• [Input records]
--------
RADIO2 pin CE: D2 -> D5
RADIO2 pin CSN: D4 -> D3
--------
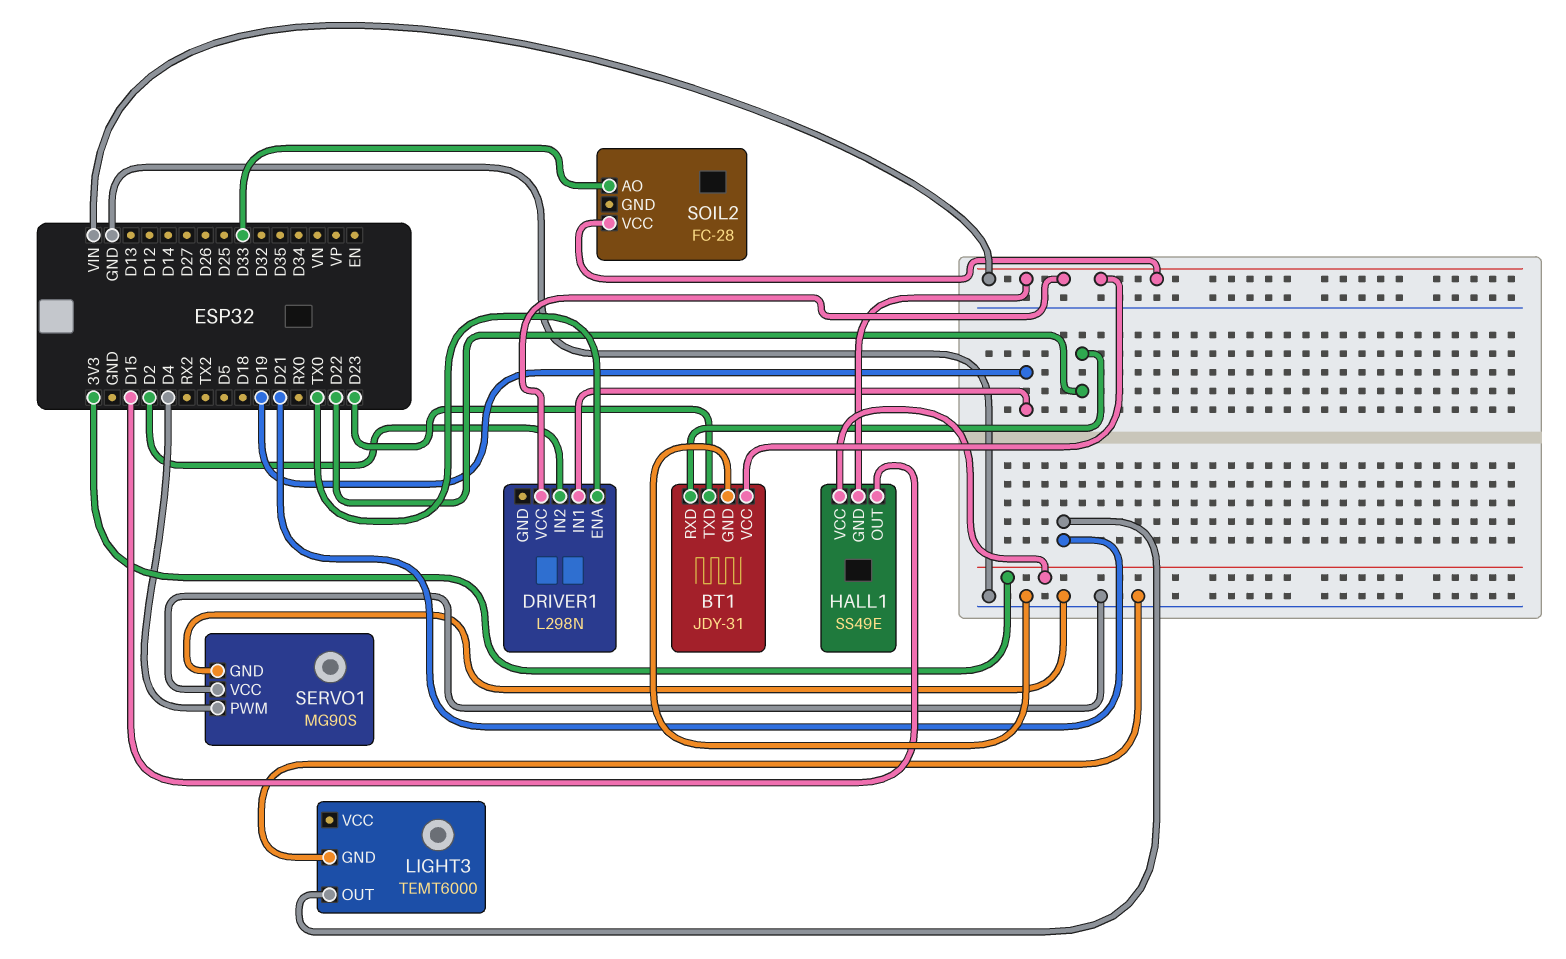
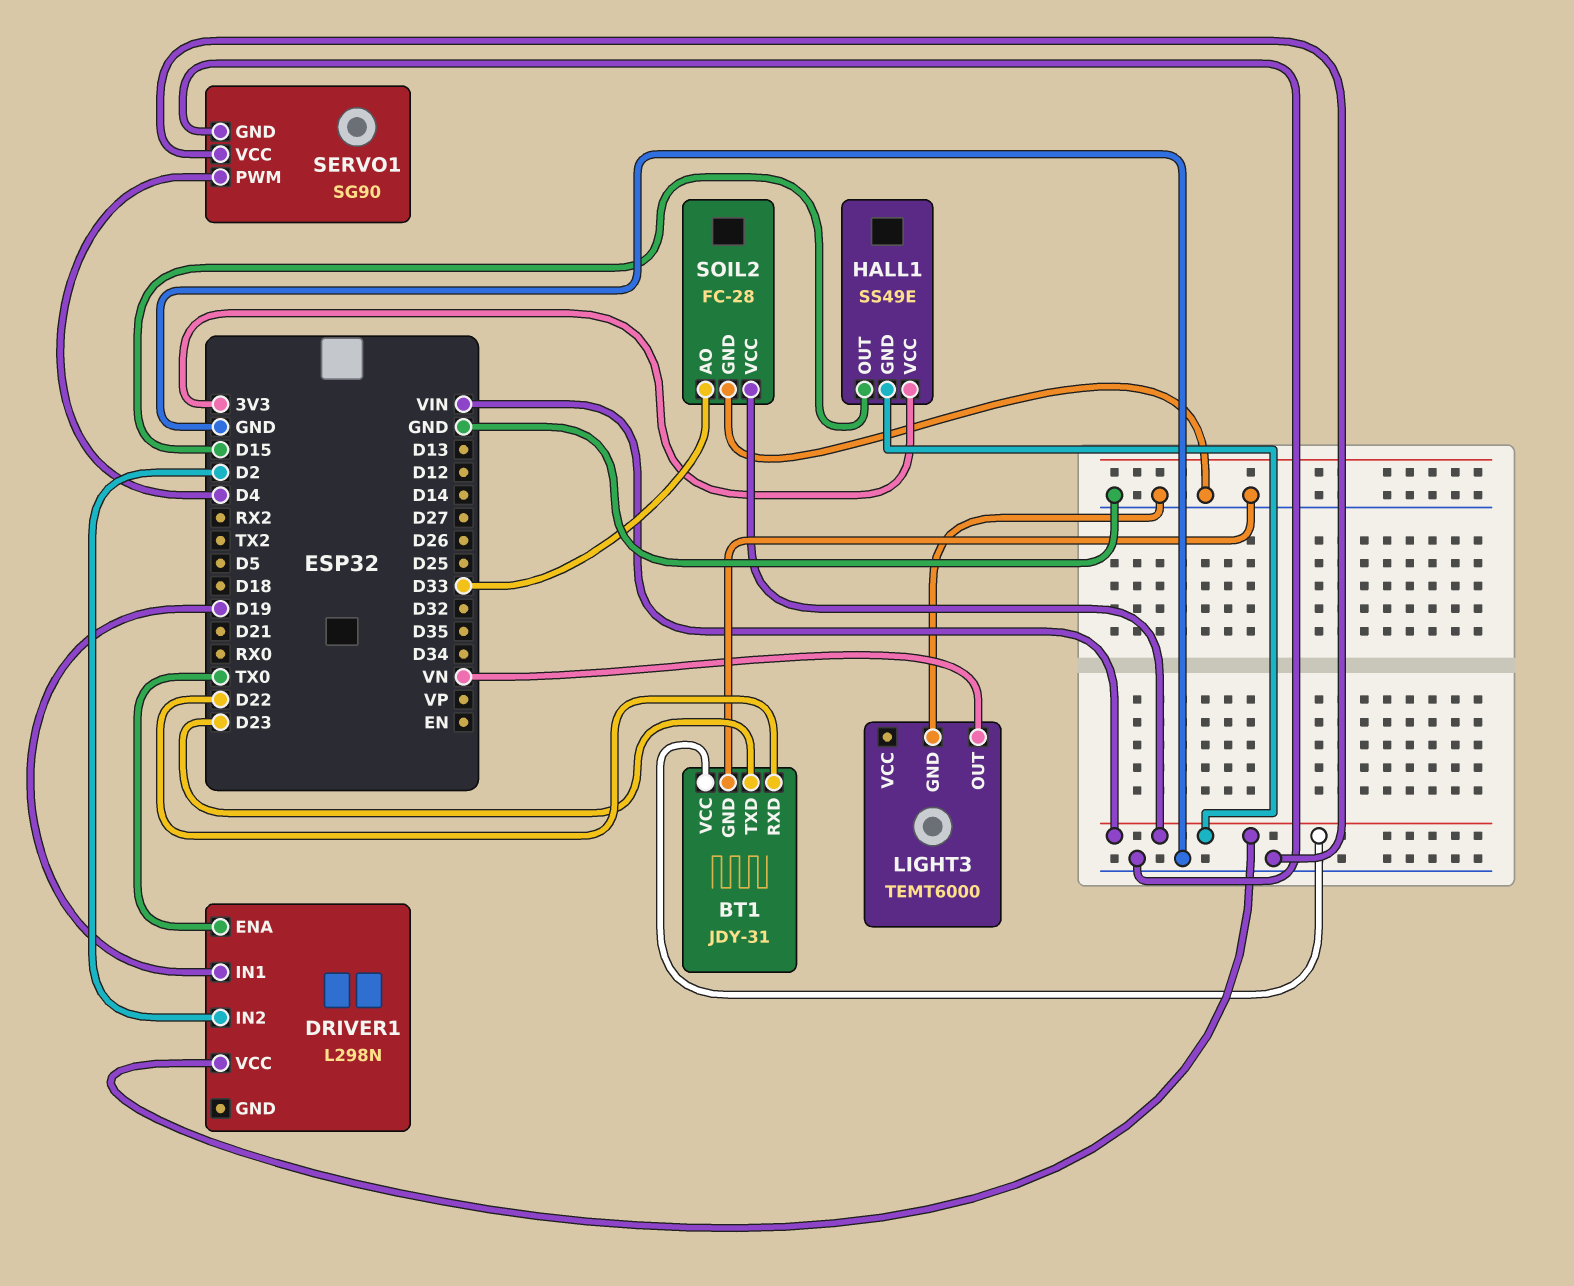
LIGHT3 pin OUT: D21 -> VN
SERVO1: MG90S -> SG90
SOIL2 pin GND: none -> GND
--------
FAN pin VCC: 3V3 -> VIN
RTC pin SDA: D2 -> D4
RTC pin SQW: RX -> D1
--------
• [To do]
Reproducing the whole listing above is not the task. Copy exactly only the lines from the one with "LIGHT3 pin OUT: D21 -> VN" to the one with "SOIL2 pin GND: none -> GND", both kept.

• [Response below]
LIGHT3 pin OUT: D21 -> VN
SERVO1: MG90S -> SG90
SOIL2 pin GND: none -> GND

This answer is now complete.